Start Given records
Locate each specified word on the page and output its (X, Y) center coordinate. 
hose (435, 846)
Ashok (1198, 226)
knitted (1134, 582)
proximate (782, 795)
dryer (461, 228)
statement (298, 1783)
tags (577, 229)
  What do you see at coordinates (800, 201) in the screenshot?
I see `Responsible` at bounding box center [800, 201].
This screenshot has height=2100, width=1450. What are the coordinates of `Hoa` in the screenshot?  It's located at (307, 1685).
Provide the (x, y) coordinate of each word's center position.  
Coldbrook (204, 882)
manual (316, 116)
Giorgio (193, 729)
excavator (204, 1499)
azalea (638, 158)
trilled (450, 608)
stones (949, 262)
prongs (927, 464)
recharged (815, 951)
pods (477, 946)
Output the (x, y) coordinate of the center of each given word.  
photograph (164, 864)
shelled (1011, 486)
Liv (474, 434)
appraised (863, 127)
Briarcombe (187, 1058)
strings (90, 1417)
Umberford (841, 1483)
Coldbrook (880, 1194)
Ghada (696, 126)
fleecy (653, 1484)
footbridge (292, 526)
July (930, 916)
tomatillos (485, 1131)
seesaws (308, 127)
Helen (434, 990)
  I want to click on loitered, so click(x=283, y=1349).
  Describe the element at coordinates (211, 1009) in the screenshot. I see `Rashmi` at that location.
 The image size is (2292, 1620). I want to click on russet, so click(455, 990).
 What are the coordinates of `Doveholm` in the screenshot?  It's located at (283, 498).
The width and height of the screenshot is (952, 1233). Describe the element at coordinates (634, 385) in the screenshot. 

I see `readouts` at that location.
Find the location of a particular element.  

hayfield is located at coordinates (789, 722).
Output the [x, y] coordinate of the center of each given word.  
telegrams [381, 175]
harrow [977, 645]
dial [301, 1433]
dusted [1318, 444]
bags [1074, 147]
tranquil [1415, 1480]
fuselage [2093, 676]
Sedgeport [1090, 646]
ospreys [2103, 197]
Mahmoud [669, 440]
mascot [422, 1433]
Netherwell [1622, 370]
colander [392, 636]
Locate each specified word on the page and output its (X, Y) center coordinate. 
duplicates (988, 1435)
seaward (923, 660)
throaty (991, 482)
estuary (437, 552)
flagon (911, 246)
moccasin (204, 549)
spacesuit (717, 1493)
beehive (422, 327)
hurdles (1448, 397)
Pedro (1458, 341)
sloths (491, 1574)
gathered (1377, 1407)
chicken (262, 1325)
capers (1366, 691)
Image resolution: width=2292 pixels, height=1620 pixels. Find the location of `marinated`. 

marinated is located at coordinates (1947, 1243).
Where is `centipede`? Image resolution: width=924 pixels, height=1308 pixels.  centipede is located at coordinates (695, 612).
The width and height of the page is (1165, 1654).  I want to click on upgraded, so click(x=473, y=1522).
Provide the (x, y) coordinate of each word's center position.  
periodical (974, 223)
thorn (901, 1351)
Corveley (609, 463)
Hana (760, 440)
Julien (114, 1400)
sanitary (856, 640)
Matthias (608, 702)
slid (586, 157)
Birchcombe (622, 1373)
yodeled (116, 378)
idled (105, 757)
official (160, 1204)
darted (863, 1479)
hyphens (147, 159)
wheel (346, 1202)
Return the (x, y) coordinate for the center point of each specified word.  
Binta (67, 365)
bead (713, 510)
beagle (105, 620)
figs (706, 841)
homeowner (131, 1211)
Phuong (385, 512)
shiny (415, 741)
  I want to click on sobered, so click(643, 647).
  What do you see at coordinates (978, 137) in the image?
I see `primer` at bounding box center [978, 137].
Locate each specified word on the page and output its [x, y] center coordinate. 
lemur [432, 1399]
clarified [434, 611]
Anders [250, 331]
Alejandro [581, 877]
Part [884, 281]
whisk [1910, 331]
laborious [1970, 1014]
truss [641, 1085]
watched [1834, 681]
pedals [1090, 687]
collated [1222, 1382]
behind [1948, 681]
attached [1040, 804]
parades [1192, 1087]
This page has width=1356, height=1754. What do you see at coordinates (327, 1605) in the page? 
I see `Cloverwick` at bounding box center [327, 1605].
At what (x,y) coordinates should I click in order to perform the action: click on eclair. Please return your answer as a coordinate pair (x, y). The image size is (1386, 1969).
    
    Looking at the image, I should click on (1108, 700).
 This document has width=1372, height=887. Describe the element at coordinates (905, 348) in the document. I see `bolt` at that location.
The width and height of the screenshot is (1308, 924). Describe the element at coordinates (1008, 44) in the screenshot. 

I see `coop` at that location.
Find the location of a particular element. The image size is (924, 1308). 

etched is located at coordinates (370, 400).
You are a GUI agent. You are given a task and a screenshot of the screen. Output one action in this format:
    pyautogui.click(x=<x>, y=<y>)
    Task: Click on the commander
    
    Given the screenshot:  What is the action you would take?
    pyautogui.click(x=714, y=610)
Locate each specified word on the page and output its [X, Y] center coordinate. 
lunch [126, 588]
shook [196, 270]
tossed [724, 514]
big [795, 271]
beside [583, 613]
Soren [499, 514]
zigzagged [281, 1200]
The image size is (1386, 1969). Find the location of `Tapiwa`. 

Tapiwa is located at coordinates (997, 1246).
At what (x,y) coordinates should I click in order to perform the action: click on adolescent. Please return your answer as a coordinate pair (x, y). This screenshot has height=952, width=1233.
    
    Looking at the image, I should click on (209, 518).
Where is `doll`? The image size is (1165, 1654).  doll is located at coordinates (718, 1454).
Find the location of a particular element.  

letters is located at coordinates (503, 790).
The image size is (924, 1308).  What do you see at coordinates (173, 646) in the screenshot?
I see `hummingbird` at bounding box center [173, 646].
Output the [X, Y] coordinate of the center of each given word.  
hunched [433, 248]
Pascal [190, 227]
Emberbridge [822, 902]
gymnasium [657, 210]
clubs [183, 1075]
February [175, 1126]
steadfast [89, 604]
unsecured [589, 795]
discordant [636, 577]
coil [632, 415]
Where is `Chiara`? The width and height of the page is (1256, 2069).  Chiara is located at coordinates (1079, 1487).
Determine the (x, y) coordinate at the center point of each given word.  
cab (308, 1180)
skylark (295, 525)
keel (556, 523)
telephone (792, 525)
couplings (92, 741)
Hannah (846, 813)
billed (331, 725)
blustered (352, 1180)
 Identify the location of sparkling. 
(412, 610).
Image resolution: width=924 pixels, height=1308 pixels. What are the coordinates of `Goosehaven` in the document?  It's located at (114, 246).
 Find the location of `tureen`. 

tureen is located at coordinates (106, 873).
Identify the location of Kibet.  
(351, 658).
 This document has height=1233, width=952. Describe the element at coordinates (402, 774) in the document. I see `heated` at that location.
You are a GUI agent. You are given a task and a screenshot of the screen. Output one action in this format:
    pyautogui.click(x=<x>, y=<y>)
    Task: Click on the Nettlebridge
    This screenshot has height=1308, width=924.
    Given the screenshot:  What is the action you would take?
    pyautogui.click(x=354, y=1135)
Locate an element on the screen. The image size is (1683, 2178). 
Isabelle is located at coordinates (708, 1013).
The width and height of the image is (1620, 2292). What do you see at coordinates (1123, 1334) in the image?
End Given records
Reproduce every one of the lines above without any change.

Locate each specified word on the page and output its (X, Y) center coordinate. 
hose (435, 846)
Ashok (1198, 226)
knitted (1134, 582)
proximate (782, 795)
dryer (461, 228)
statement (298, 1783)
tags (577, 229)
  What do you see at coordinates (800, 201) in the screenshot?
I see `Responsible` at bounding box center [800, 201].
This screenshot has height=2100, width=1450. What are the coordinates of `Hoa` in the screenshot?  It's located at (307, 1685).
Provide the (x, y) coordinate of each word's center position.  
Coldbrook (204, 882)
manual (316, 116)
Giorgio (193, 729)
excavator (204, 1499)
azalea (638, 158)
trilled (450, 608)
stones (949, 262)
prongs (927, 464)
recharged (815, 951)
pods (477, 946)
Output the (x, y) coordinate of the center of each given word.  
photograph (164, 864)
shelled (1011, 486)
Liv (474, 434)
appraised (863, 127)
Briarcombe (187, 1058)
strings (90, 1417)
Umberford (841, 1483)
Coldbrook (880, 1194)
Ghada (696, 126)
fleecy (653, 1484)
footbridge (292, 526)
July (930, 916)
tomatillos (485, 1131)
seesaws (308, 127)
Helen (434, 990)
  I want to click on loitered, so click(x=283, y=1349).
  Describe the element at coordinates (211, 1009) in the screenshot. I see `Rashmi` at that location.
 The image size is (2292, 1620). I want to click on russet, so click(455, 990).
 What are the coordinates of `Doveholm` in the screenshot?  It's located at (283, 498).
The width and height of the screenshot is (952, 1233). Describe the element at coordinates (634, 385) in the screenshot. 

I see `readouts` at that location.
Find the location of a particular element.  

hayfield is located at coordinates (789, 722).
Output the [x, y] coordinate of the center of each given word.  
telegrams [381, 175]
harrow [977, 645]
dial [301, 1433]
dusted [1318, 444]
bags [1074, 147]
tranquil [1415, 1480]
fuselage [2093, 676]
Sedgeport [1090, 646]
ospreys [2103, 197]
Mahmoud [669, 440]
mascot [422, 1433]
Netherwell [1622, 370]
colander [392, 636]
Locate each specified word on the page and output its (X, Y) center coordinate. 
duplicates (988, 1435)
seaward (923, 660)
throaty (991, 482)
estuary (437, 552)
flagon (911, 246)
moccasin (204, 549)
spacesuit (717, 1493)
beehive (422, 327)
hurdles (1448, 397)
Pedro (1458, 341)
sloths (491, 1574)
gathered (1377, 1407)
chicken (262, 1325)
capers (1366, 691)
Image resolution: width=2292 pixels, height=1620 pixels. Find the location of `marinated`. 

marinated is located at coordinates (1947, 1243).
Where is `centipede`? Image resolution: width=924 pixels, height=1308 pixels.  centipede is located at coordinates (695, 612).
The width and height of the page is (1165, 1654).  I want to click on upgraded, so click(x=473, y=1522).
Provide the (x, y) coordinate of each word's center position.  
periodical (974, 223)
thorn (901, 1351)
Corveley (609, 463)
Hana (760, 440)
Julien (114, 1400)
sanitary (856, 640)
Matthias (608, 702)
slid (586, 157)
Birchcombe (622, 1373)
yodeled (116, 378)
idled (105, 757)
official (160, 1204)
darted (863, 1479)
hyphens (147, 159)
wheel (346, 1202)
Return the (x, y) coordinate for the center point of each specified word.  
Binta (67, 365)
bead (713, 510)
beagle (105, 620)
figs (706, 841)
homeowner (131, 1211)
Phuong (385, 512)
shiny (415, 741)
  I want to click on sobered, so click(643, 647).
  What do you see at coordinates (978, 137) in the image?
I see `primer` at bounding box center [978, 137].
Locate each specified word on the page and output its [x, y] center coordinate. 
lemur [432, 1399]
clarified [434, 611]
Anders [250, 331]
Alejandro [581, 877]
Part [884, 281]
whisk [1910, 331]
laborious [1970, 1014]
truss [641, 1085]
watched [1834, 681]
pedals [1090, 687]
collated [1222, 1382]
behind [1948, 681]
attached [1040, 804]
parades [1192, 1087]
This page has width=1356, height=1754. What do you see at coordinates (327, 1605) in the page? 
I see `Cloverwick` at bounding box center [327, 1605].
At what (x,y) coordinates should I click in order to perform the action: click on eclair. Please return your answer as a coordinate pair (x, y). The image size is (1386, 1969).
    
    Looking at the image, I should click on (1108, 700).
 This document has width=1372, height=887. Describe the element at coordinates (905, 348) in the document. I see `bolt` at that location.
The width and height of the screenshot is (1308, 924). Describe the element at coordinates (1008, 44) in the screenshot. 

I see `coop` at that location.
Find the location of a particular element. The image size is (924, 1308). 

etched is located at coordinates (370, 400).
You are a GUI agent. You are given a task and a screenshot of the screen. Output one action in this format:
    pyautogui.click(x=<x>, y=<y>)
    Task: Click on the commander
    
    Given the screenshot:  What is the action you would take?
    pyautogui.click(x=714, y=610)
Locate each specified word on the page and output its [X, Y] center coordinate. 
lunch [126, 588]
shook [196, 270]
tossed [724, 514]
big [795, 271]
beside [583, 613]
Soren [499, 514]
zigzagged [281, 1200]
The image size is (1386, 1969). Find the location of `Tapiwa`. 

Tapiwa is located at coordinates (997, 1246).
At what (x,y) coordinates should I click in order to perform the action: click on adolescent. Please return your answer as a coordinate pair (x, y). This screenshot has height=952, width=1233.
    
    Looking at the image, I should click on (209, 518).
Where is `doll`? The image size is (1165, 1654).  doll is located at coordinates (718, 1454).
Find the location of a particular element.  

letters is located at coordinates (503, 790).
The image size is (924, 1308).  What do you see at coordinates (173, 646) in the screenshot?
I see `hummingbird` at bounding box center [173, 646].
Output the [X, Y] coordinate of the center of each given word.  
hunched [433, 248]
Pascal [190, 227]
Emberbridge [822, 902]
gymnasium [657, 210]
clubs [183, 1075]
February [175, 1126]
steadfast [89, 604]
unsecured [589, 795]
discordant [636, 577]
coil [632, 415]
Where is `Chiara`? The width and height of the page is (1256, 2069).  Chiara is located at coordinates (1079, 1487).
Determine the (x, y) coordinate at the center point of each given word.  
cab (308, 1180)
skylark (295, 525)
keel (556, 523)
telephone (792, 525)
couplings (92, 741)
Hannah (846, 813)
billed (331, 725)
blustered (352, 1180)
 Identify the location of sparkling. 
(412, 610).
Image resolution: width=924 pixels, height=1308 pixels. What are the coordinates of `Goosehaven` in the document?  It's located at (114, 246).
 Find the location of `tureen`. 

tureen is located at coordinates (106, 873).
Identify the location of Kibet.  
(351, 658).
 This document has height=1233, width=952. Describe the element at coordinates (402, 774) in the document. I see `heated` at that location.
You are a GUI agent. You are given a task and a screenshot of the screen. Output one action in this format:
    pyautogui.click(x=<x>, y=<y>)
    Task: Click on the Nettlebridge
    This screenshot has height=1308, width=924.
    Given the screenshot:  What is the action you would take?
    pyautogui.click(x=354, y=1135)
Locate an element on the screen. The image size is (1683, 2178). 
Isabelle is located at coordinates (708, 1013).
The width and height of the image is (1620, 2292). What do you see at coordinates (1123, 1334) in the image?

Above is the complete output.